▸ The problem: Check every line of the records below for the string "purple" and copy the ones that have it.

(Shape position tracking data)
● ● ● ● ● ● ●

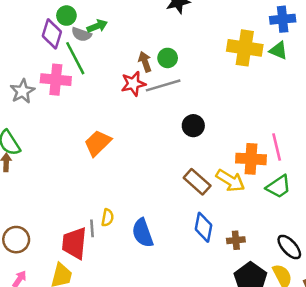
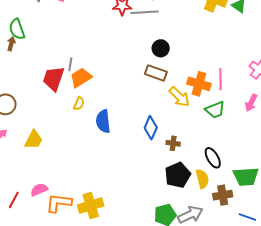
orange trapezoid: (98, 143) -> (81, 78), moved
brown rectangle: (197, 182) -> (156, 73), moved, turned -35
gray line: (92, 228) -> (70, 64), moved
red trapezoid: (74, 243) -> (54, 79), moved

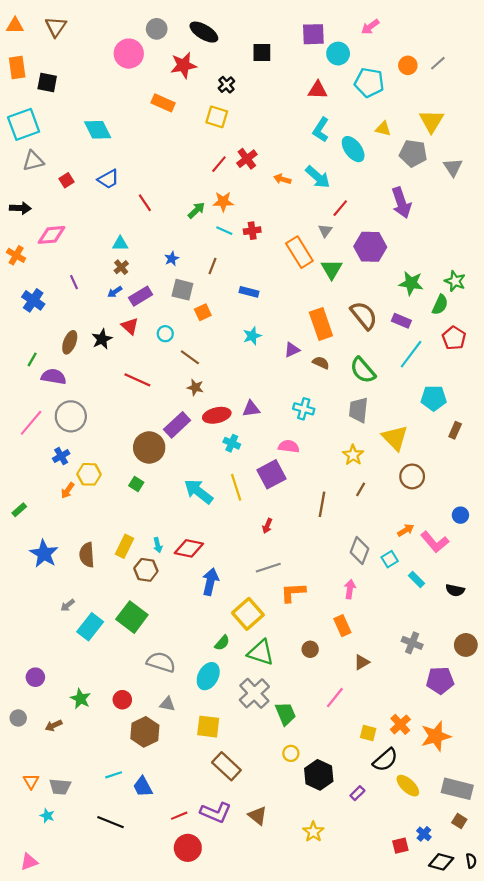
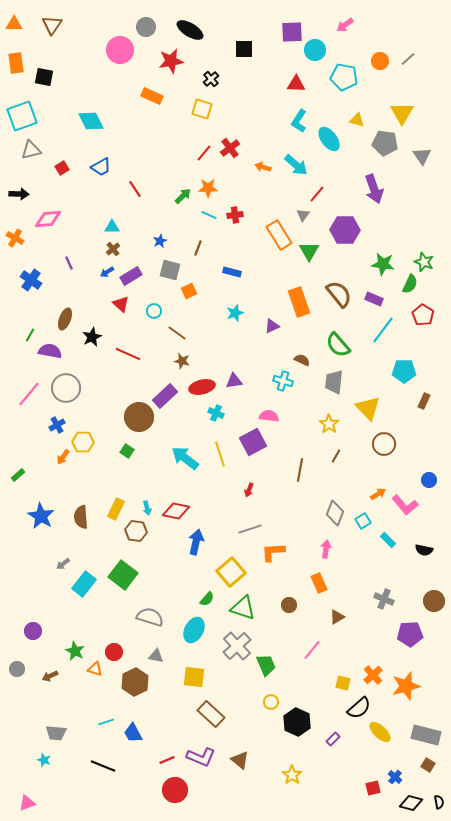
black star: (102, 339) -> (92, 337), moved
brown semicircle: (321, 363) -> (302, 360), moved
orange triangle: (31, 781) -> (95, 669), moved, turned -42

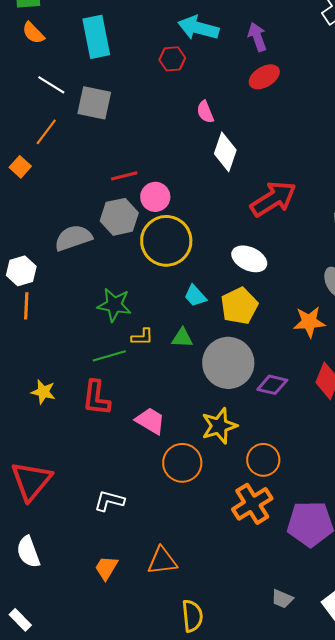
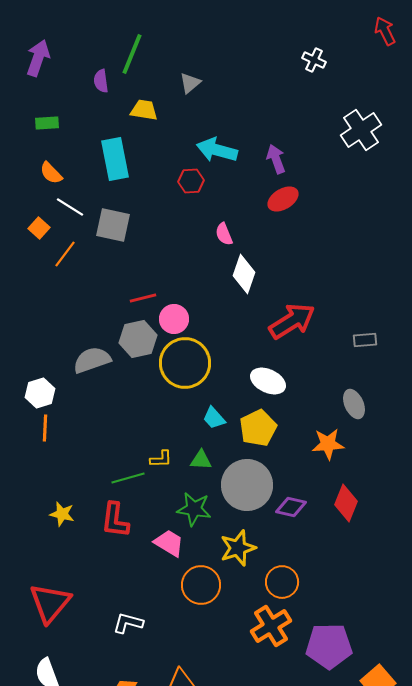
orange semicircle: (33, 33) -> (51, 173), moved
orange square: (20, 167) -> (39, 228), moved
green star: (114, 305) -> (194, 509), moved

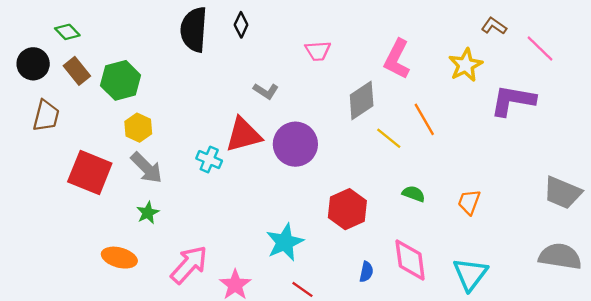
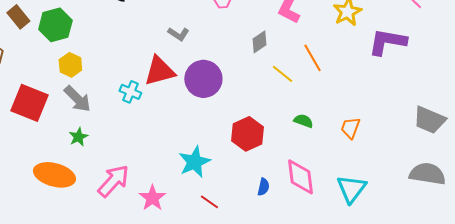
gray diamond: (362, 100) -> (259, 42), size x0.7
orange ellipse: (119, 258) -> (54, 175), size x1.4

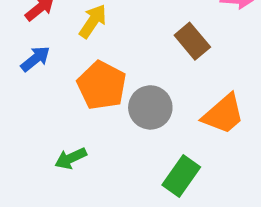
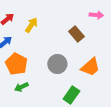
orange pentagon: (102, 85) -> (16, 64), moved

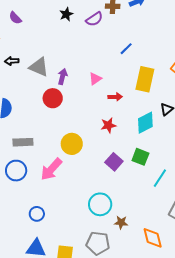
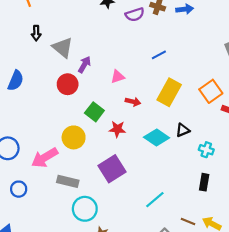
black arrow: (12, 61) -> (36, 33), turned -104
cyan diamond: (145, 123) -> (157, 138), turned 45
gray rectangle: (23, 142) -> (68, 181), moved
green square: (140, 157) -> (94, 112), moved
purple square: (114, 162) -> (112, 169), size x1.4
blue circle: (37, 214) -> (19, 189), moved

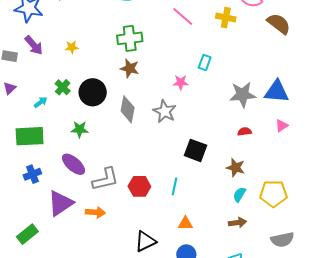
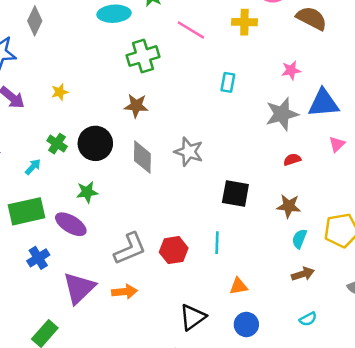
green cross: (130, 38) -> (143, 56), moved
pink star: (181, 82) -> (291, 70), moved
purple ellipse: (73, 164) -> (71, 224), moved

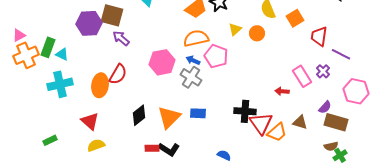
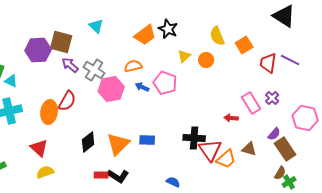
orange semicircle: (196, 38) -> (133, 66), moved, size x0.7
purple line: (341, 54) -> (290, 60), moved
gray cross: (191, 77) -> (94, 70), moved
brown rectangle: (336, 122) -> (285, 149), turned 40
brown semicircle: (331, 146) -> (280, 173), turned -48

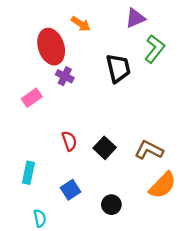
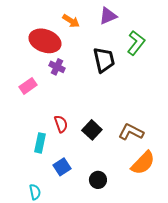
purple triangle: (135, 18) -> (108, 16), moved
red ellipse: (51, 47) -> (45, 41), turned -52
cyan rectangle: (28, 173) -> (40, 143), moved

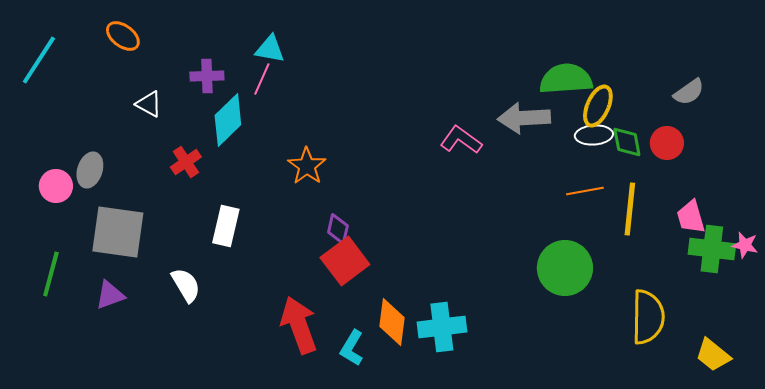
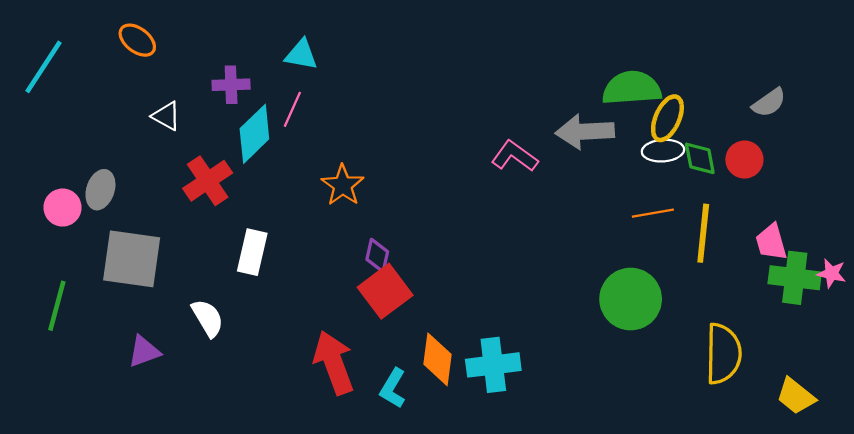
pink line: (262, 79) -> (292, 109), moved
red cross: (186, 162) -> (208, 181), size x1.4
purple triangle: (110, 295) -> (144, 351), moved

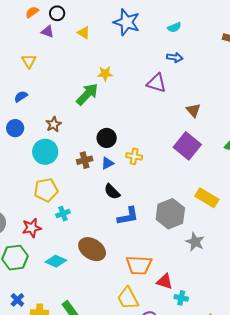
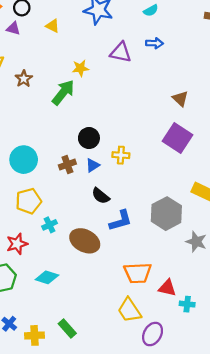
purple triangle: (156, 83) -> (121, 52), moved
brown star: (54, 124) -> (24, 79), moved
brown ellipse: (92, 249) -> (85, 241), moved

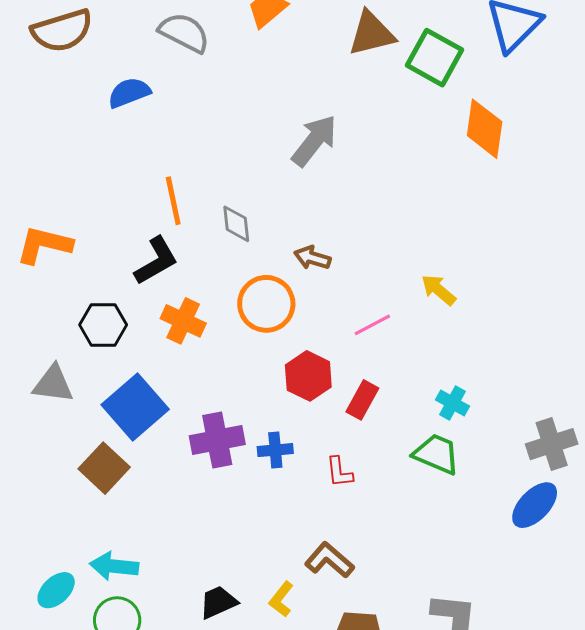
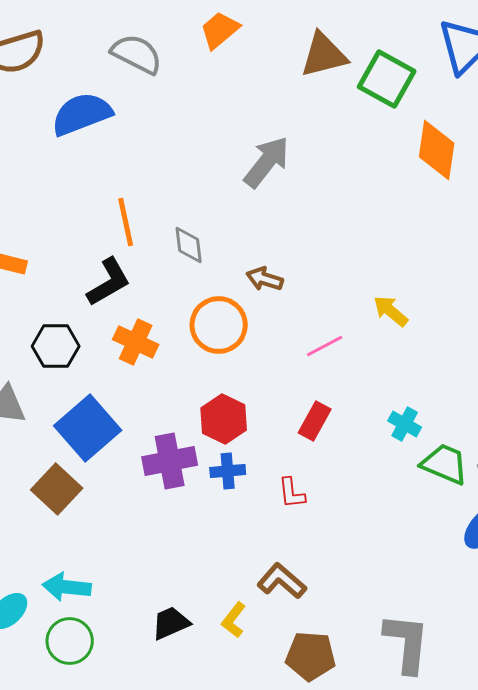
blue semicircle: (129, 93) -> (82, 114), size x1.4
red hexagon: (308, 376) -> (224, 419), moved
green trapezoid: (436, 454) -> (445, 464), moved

● ● ● ● ● ● ●

▸ Answer:
purple square: (114, 162) -> (112, 169), size x1.4
purple ellipse: (73, 164) -> (71, 224), moved
purple line: (341, 54) -> (290, 60), moved
purple triangle: (135, 18) -> (108, 16), moved
purple triangle: (110, 295) -> (144, 351), moved
purple triangle: (156, 83) -> (121, 52), moved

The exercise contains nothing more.